▸ Stored dataset items
____________

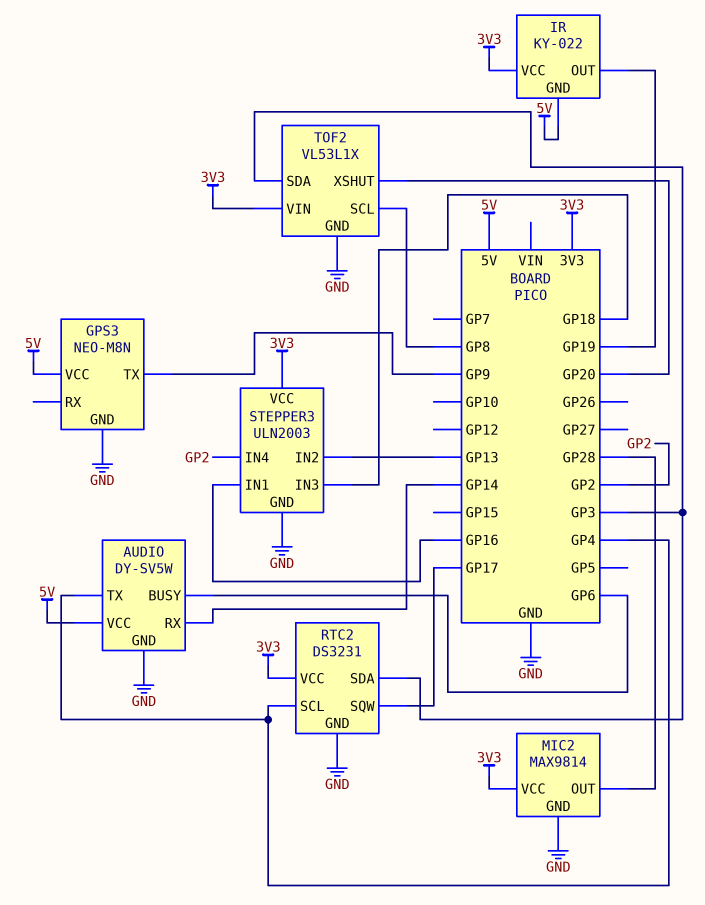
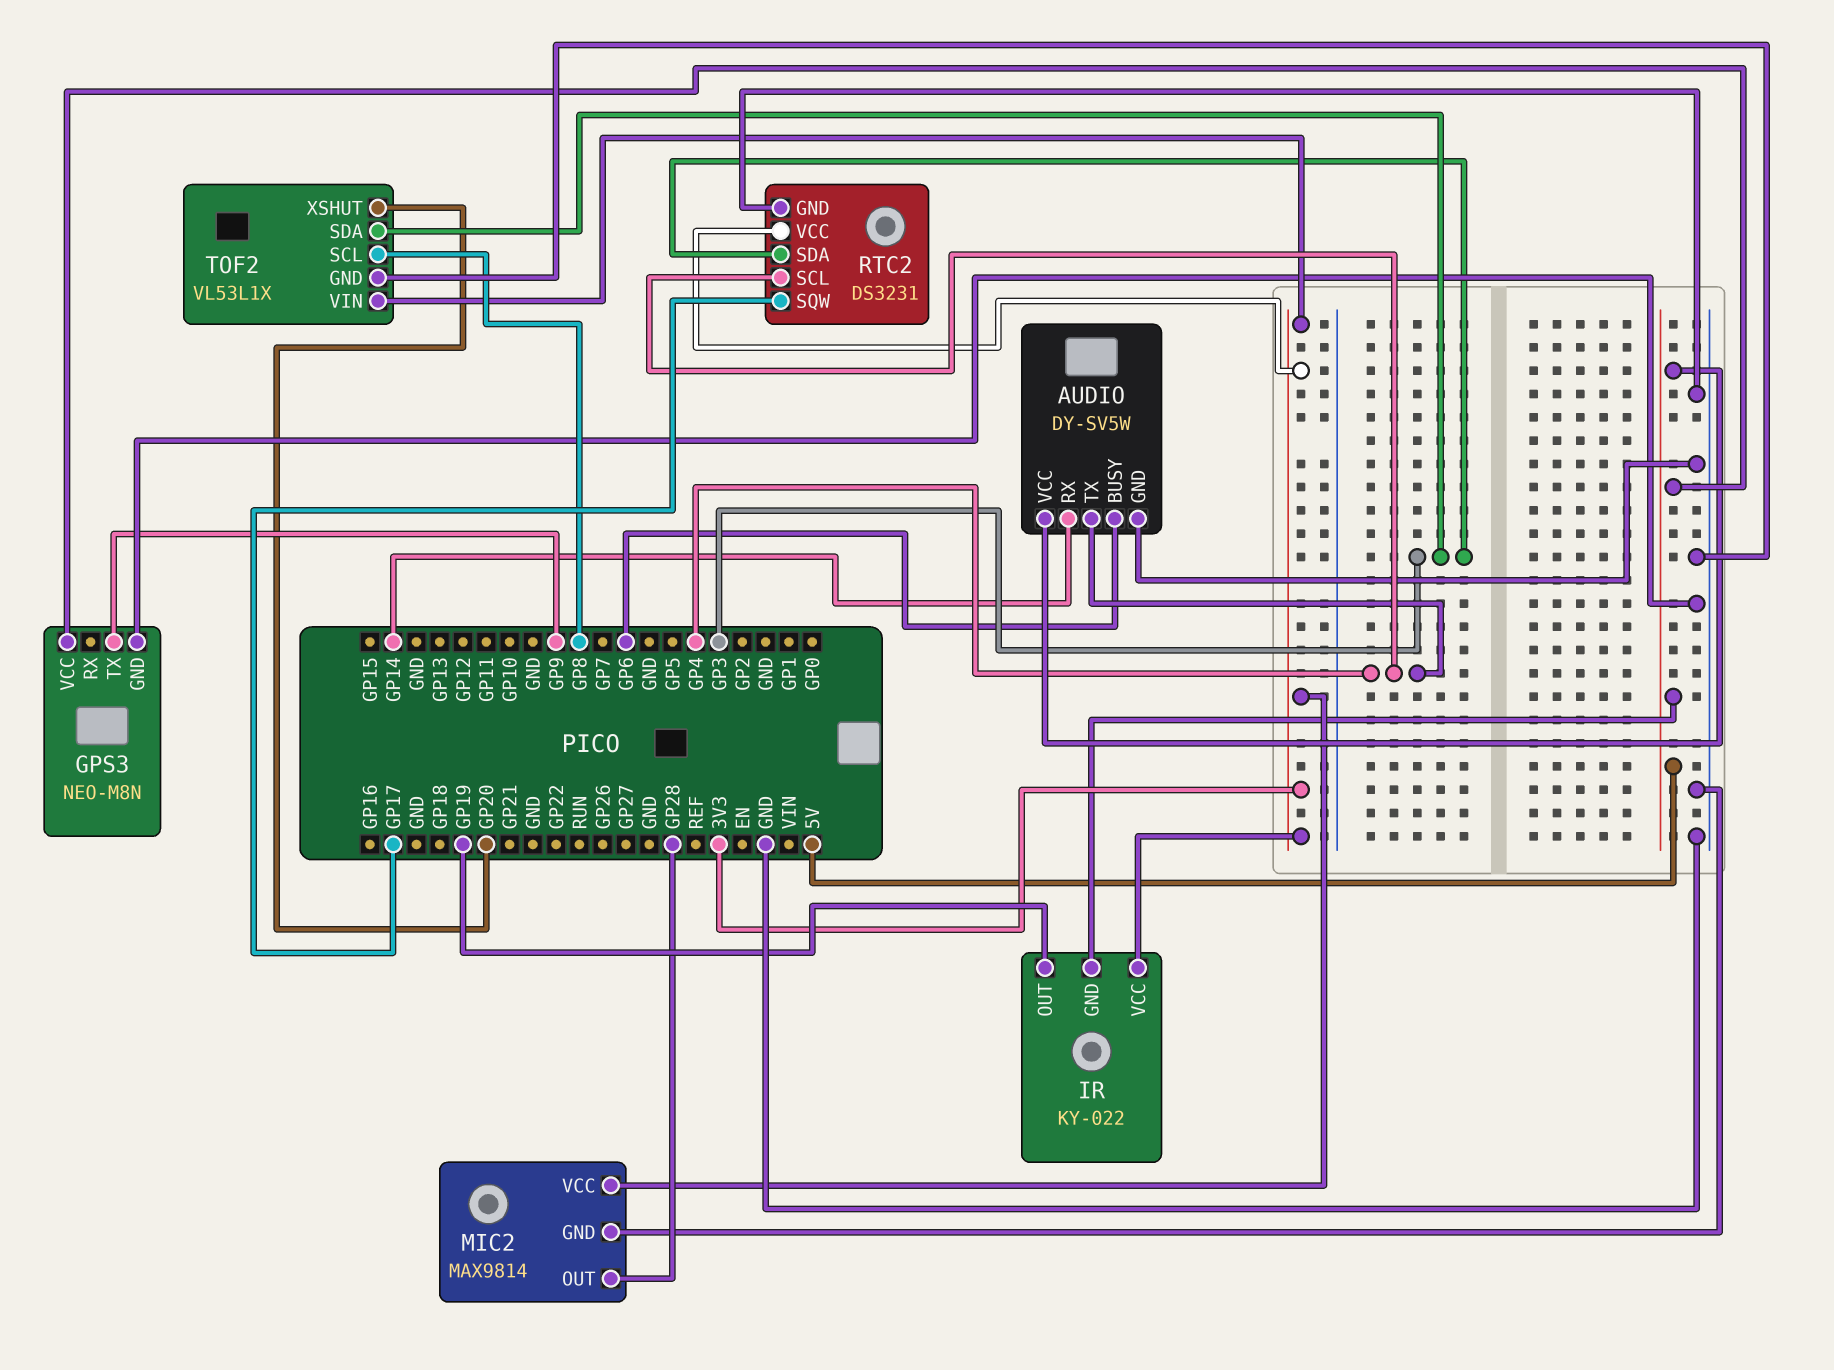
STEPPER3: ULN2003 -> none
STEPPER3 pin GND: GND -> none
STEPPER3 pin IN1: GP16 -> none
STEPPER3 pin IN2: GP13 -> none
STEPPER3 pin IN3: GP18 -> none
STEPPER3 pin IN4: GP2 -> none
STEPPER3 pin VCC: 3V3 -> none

____________

▸ EXERCISE
A faithful copy of the lines from the line containing "STEPPER3 pin IN4: GP2 -> none" to the end of the data should be set down, both ends included, and nothing more.

▸ OUTPUT
STEPPER3 pin IN4: GP2 -> none
STEPPER3 pin VCC: 3V3 -> none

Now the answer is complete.